WHAT THE TASK REQUIRES -> Copy each line of the records below that has "truck" in it.

DATA IN THIS EXERCISE ->
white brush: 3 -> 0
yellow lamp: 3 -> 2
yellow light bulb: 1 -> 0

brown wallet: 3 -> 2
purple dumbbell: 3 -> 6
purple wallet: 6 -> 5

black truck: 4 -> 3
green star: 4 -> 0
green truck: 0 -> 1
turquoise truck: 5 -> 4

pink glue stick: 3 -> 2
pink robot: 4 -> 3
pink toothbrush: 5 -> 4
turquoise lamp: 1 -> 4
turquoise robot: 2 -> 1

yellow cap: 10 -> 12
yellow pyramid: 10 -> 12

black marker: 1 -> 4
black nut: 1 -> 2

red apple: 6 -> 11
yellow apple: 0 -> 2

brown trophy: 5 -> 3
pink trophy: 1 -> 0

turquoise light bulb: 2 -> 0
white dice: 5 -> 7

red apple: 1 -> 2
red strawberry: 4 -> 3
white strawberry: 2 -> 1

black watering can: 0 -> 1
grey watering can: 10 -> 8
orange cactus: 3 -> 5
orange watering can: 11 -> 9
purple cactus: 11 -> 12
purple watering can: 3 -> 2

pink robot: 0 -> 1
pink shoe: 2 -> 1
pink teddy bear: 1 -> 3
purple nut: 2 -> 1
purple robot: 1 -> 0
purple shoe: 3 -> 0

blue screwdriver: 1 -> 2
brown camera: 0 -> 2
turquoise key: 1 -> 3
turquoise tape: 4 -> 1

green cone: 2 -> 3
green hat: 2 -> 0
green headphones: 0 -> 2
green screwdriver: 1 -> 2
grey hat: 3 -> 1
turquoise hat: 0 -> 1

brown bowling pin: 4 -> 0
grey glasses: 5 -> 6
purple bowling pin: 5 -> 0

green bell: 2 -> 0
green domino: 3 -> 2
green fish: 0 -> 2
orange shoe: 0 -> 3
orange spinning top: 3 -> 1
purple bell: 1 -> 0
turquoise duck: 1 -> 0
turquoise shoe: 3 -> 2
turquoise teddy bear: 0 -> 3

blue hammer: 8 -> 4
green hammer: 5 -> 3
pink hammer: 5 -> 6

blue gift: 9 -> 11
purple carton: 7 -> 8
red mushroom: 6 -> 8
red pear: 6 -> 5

SOLUTION TO THIS EXERCISE ->
black truck: 4 -> 3
green truck: 0 -> 1
turquoise truck: 5 -> 4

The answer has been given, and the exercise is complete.